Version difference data
==========

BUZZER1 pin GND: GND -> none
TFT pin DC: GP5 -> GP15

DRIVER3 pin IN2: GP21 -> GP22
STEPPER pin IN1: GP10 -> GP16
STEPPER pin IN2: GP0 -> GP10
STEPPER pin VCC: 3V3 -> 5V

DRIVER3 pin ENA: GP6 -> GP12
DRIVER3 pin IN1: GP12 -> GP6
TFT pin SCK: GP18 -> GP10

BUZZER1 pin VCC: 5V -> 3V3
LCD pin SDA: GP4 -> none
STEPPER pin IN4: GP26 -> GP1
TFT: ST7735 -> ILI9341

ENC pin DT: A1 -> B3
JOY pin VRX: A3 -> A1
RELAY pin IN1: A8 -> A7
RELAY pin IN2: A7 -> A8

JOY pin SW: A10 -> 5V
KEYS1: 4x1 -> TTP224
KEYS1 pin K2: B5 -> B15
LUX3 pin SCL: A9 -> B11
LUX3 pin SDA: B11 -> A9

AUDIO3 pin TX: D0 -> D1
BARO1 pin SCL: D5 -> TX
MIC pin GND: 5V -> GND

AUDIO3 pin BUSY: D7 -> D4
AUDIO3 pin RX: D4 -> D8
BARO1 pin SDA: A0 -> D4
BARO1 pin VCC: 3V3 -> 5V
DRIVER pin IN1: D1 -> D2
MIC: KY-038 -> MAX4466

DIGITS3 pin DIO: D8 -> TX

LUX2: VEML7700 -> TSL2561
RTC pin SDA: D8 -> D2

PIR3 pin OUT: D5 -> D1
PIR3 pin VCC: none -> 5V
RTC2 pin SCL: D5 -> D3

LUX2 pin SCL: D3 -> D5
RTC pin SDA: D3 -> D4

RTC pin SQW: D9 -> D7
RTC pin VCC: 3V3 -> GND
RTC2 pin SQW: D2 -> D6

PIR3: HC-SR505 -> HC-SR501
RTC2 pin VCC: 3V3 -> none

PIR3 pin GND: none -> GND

==========

Please return exactly the lines that run from the line with "LUX2 pin SCL: D3 -> D5" through the end of the records above, both included, and nothing more.

LUX2 pin SCL: D3 -> D5
RTC pin SDA: D3 -> D4

RTC pin SQW: D9 -> D7
RTC pin VCC: 3V3 -> GND
RTC2 pin SQW: D2 -> D6

PIR3: HC-SR505 -> HC-SR501
RTC2 pin VCC: 3V3 -> none

PIR3 pin GND: none -> GND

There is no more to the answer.